- **THE TASK**
Below are the records. Reproduce exactly the lines from the one containing "R9: 6.8k (U2/CH0, VCC) -> 6.8k (RESET, VCC)" through the final line, and omit any pictures.

=== Begin Enclosure ===

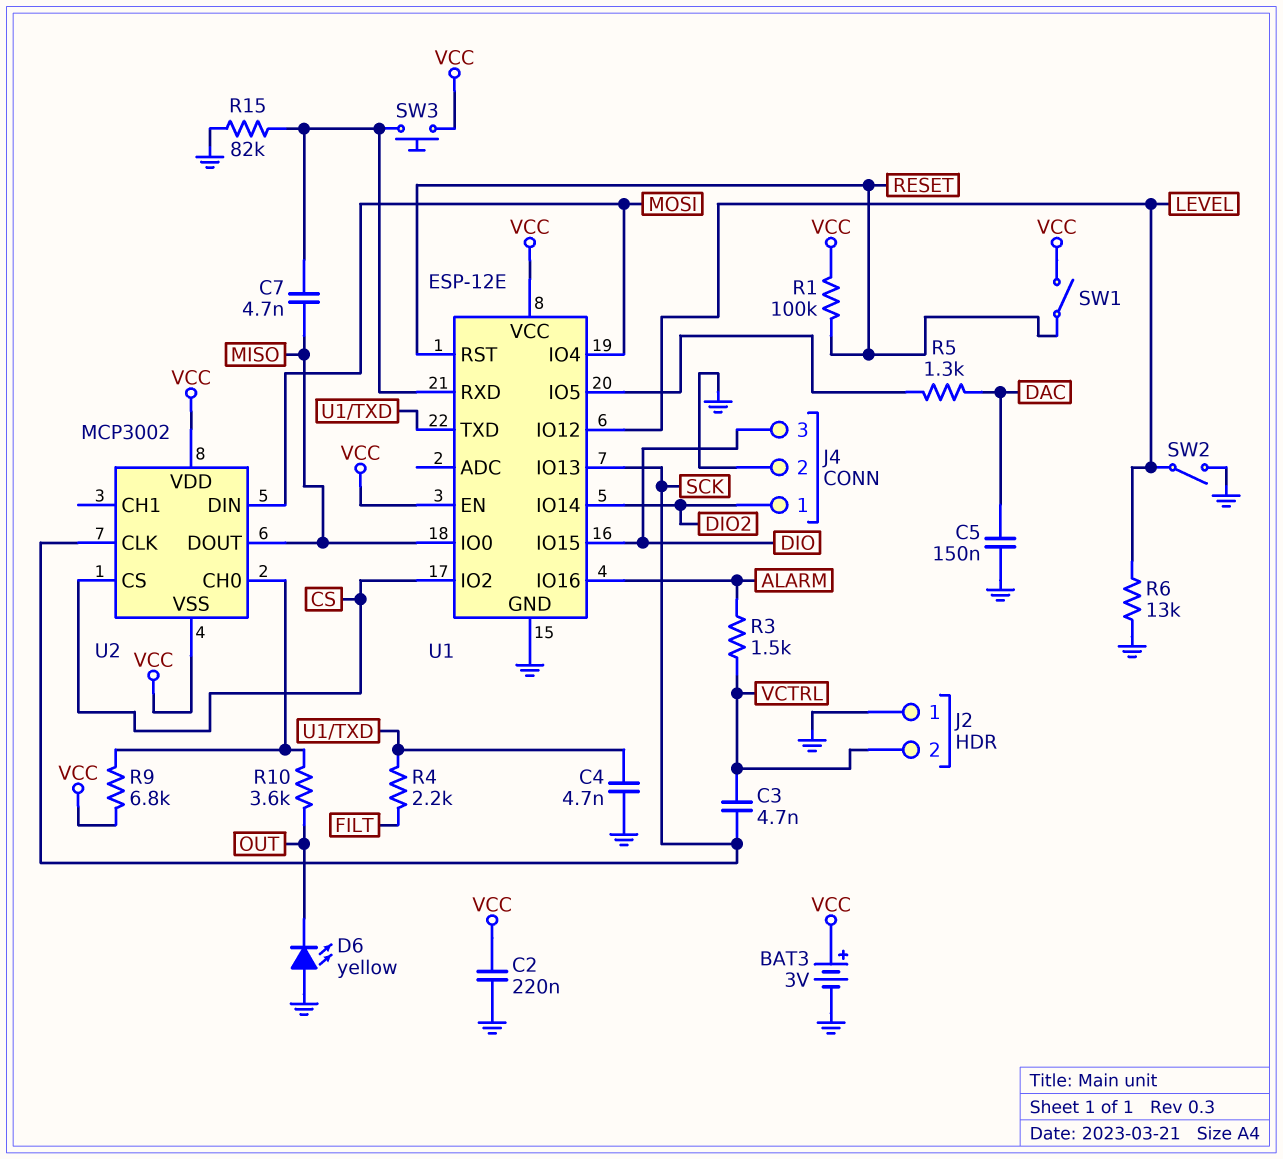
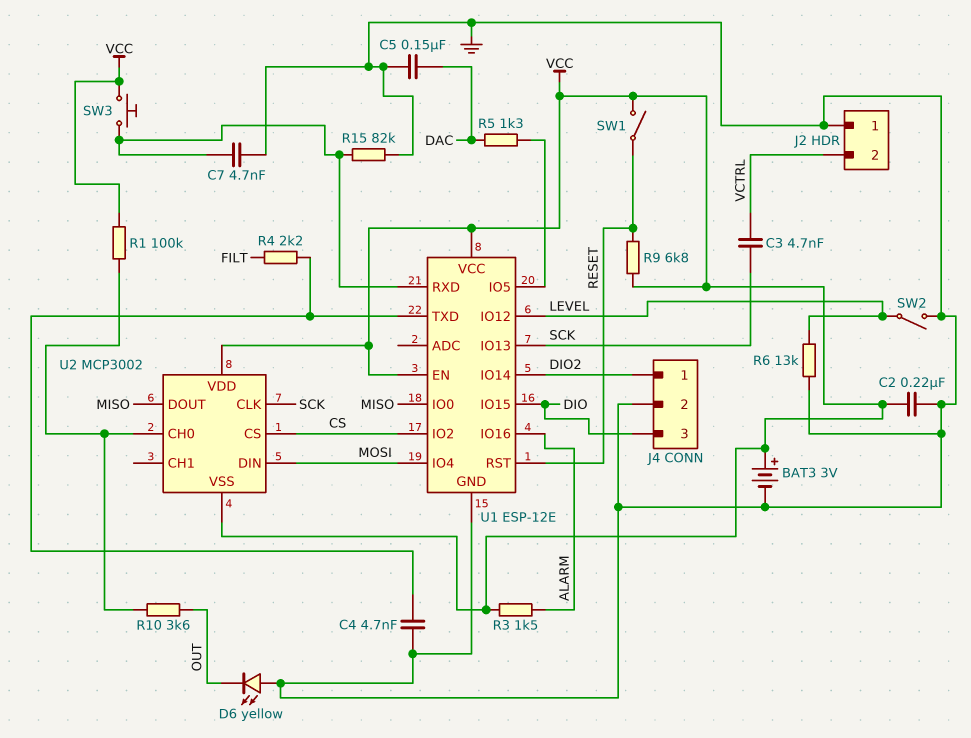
C7: 4.7nF (MISO, U1/RXD) -> 4.7nF (GND, U1/RXD)
R1: 100k (RESET, VCC) -> 100k (U2/CH0, VCC)
R3: 1.5k (ALARM, VCTRL) -> 1.5k (ALARM, VCC)
R9: 6.8k (U2/CH0, VCC) -> 6.8k (RESET, VCC)

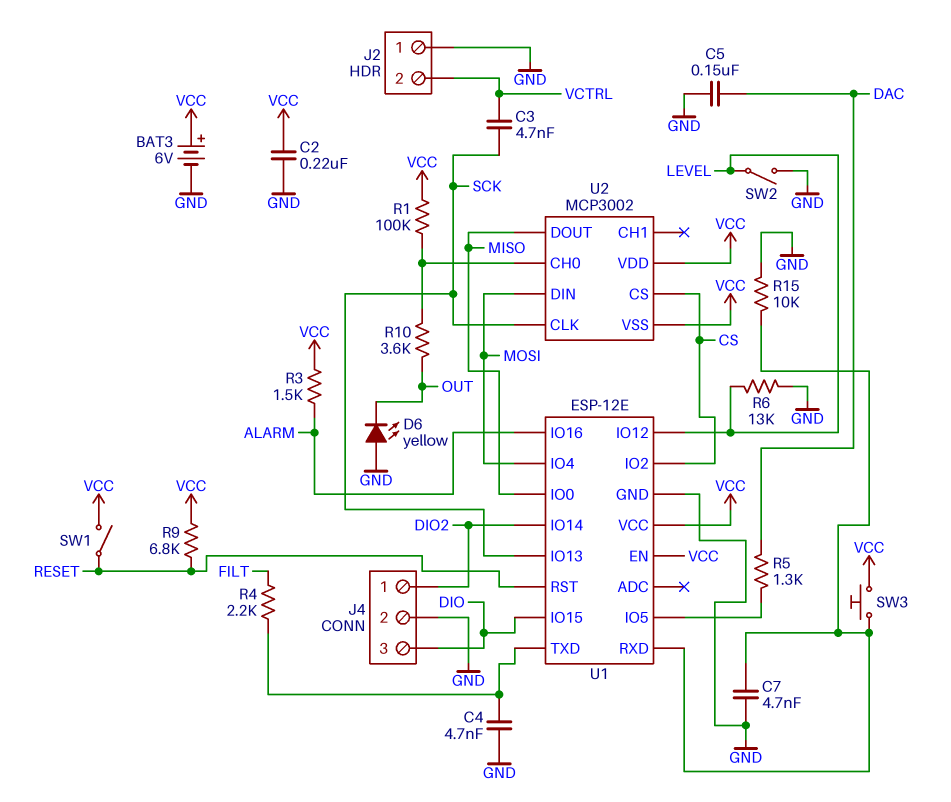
BAT3: 3V (plus VCC, minus GND) -> 6V (plus VCC, minus GND)
R15: 82k (GND, U1/RXD) -> 10k (GND, U1/RXD)

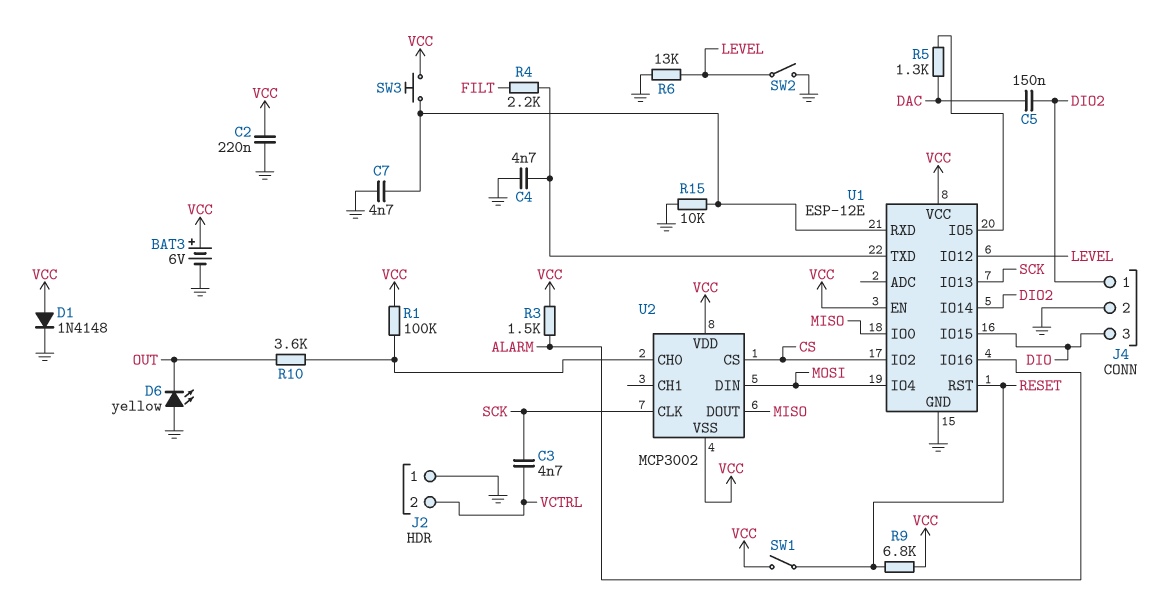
C5: 150nF (DAC, GND) -> 150nF (DAC, DIO2)
D1: none -> diode 1N4148 (A VCC, K GND)

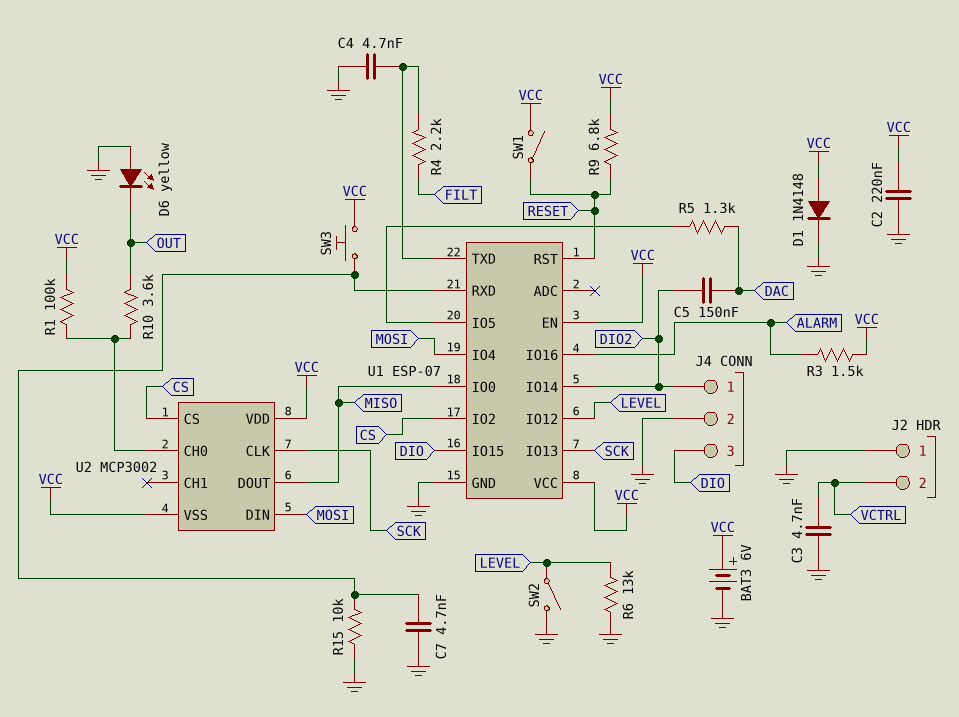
C3: 4.7nF (SCK, VCTRL) -> 4.7nF (GND, VCTRL)
U1: ESP-12E -> ESP-07

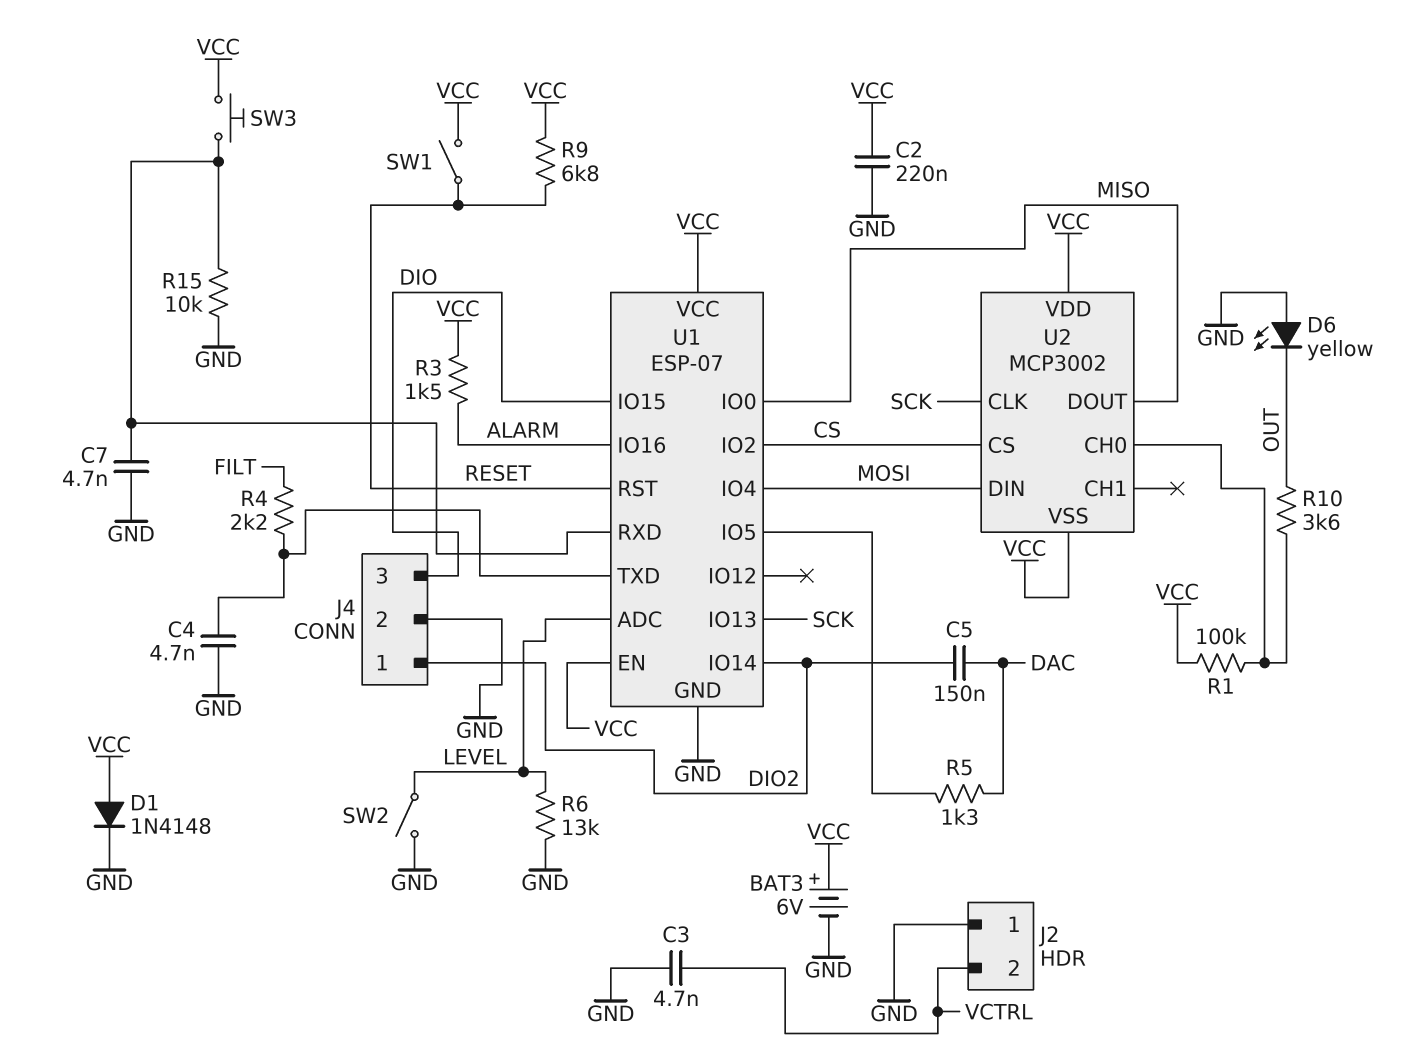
U1 pin ADC: none -> LEVEL
U1 pin IO12: LEVEL -> none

=== End Enclosure ===

- **RESPONSE TO THIS TASK**
R9: 6.8k (U2/CH0, VCC) -> 6.8k (RESET, VCC)

BAT3: 3V (plus VCC, minus GND) -> 6V (plus VCC, minus GND)
R15: 82k (GND, U1/RXD) -> 10k (GND, U1/RXD)

C5: 150nF (DAC, GND) -> 150nF (DAC, DIO2)
D1: none -> diode 1N4148 (A VCC, K GND)

C3: 4.7nF (SCK, VCTRL) -> 4.7nF (GND, VCTRL)
U1: ESP-12E -> ESP-07

U1 pin ADC: none -> LEVEL
U1 pin IO12: LEVEL -> none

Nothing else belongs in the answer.